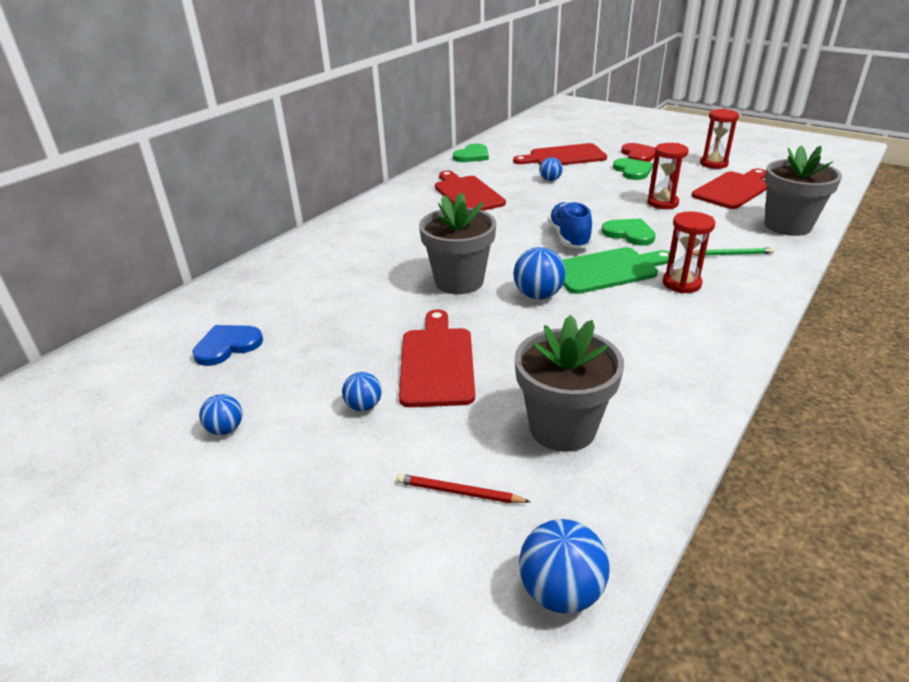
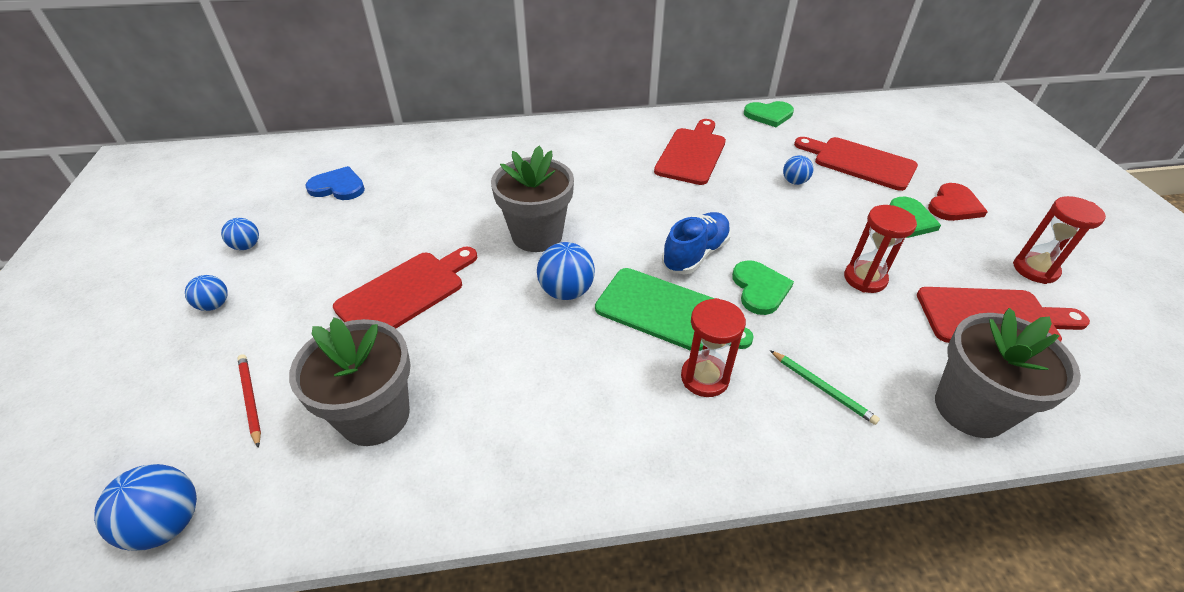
camera: 45 degrees right, 10 degrees up
blue ball [342,372,382,411] -> blue ball moved to [185,275,228,311]

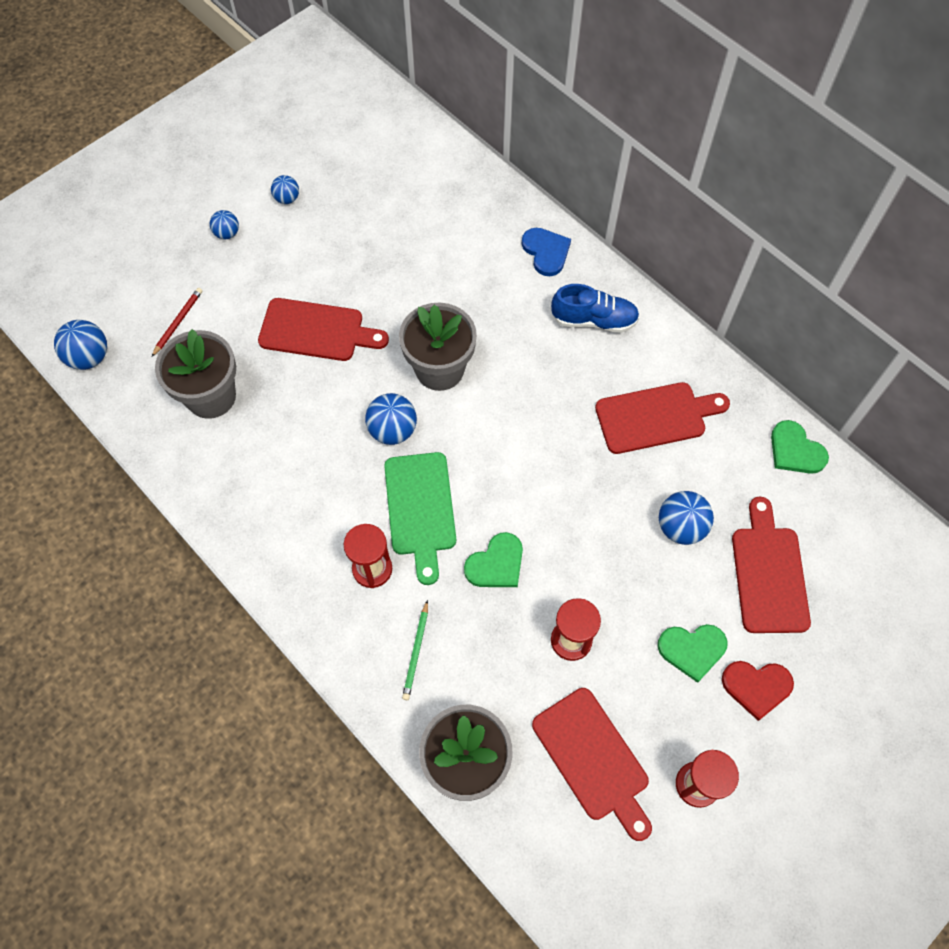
camera: 55 degrees right, 20 degrees up
blue heart [306,166,365,200] -> blue heart moved to [522,228,571,276]
blue shoe [662,212,731,275] -> blue shoe moved to [551,284,639,333]
blue ball [783,155,813,185] -> blue ball [659,491,714,545], size x1.63

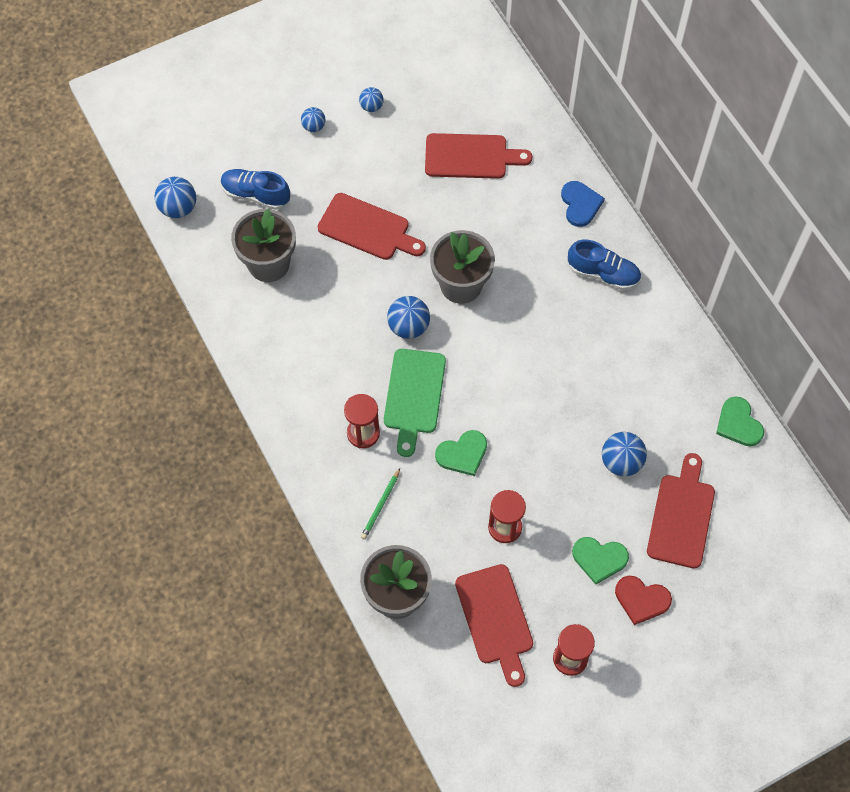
camera: 15 degrees right, 0 degrees up
red pencil [152,288,203,357] -> blue shoe [221,169,290,210]
red cutting board [595,382,730,454] -> red cutting board moved to [425,133,532,179]

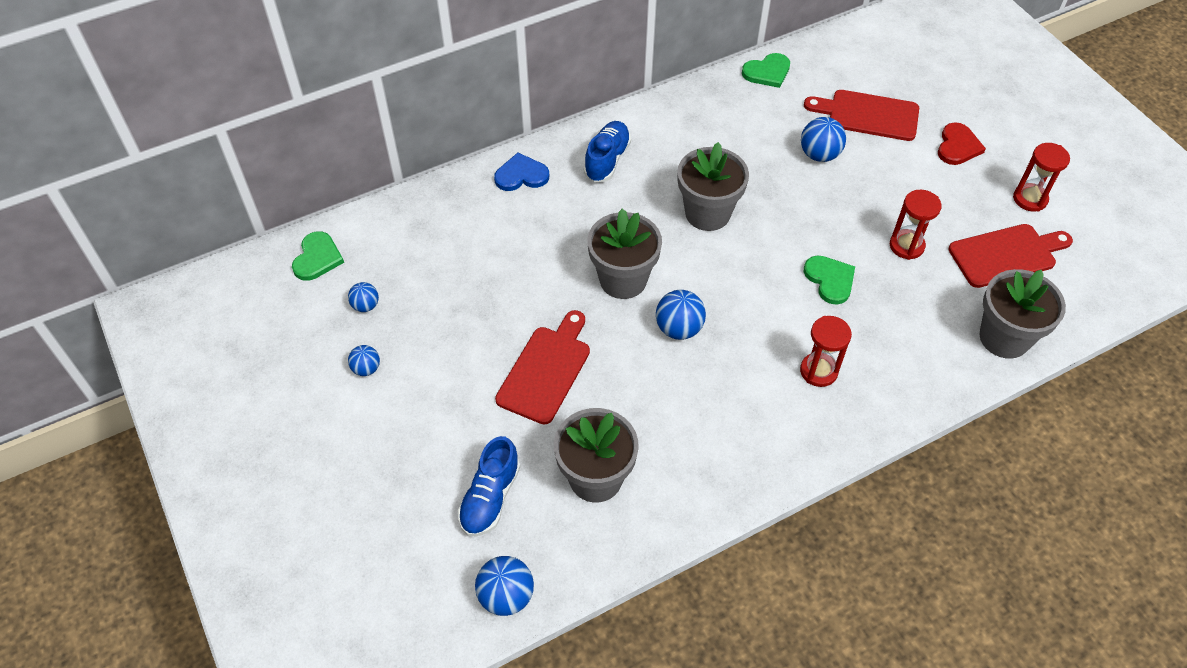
camera: 90 degrees left, 10 degrees down
blue ball [301,107,326,132] -> blue ball moved to [348,282,379,312]
green pencil [361,468,400,539] -> none
green cutting board [384,349,446,457] -> none
red cutting board [425,133,532,179] -> none
green heart [572,537,629,585] -> green heart moved to [292,231,344,281]
none -> grey flower pot [677,142,749,231]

● ● ● ●

**Work order**
From the listing, extract all text exactly as given and drop any picture.

**Expected answer**
camera: 45 degrees right, 10 degrees up
blue ball [342,372,382,411] -> blue ball moved to [185,275,228,311]

camera: 55 degrees right, 20 degrees up
blue heart [306,166,365,200] -> blue heart moved to [522,228,571,276]
blue shoe [662,212,731,275] -> blue shoe moved to [551,284,639,333]
blue ball [783,155,813,185] -> blue ball [659,491,714,545], size x1.63

camera: 15 degrees right, 0 degrees up
red pencil [152,288,203,357] -> blue shoe [221,169,290,210]
red cutting board [595,382,730,454] -> red cutting board moved to [425,133,532,179]

camera: 90 degrees left, 10 degrees down
blue ball [301,107,326,132] -> blue ball moved to [348,282,379,312]
green pencil [361,468,400,539] -> none
green cutting board [384,349,446,457] -> none
red cutting board [425,133,532,179] -> none
green heart [572,537,629,585] -> green heart moved to [292,231,344,281]
none -> grey flower pot [677,142,749,231]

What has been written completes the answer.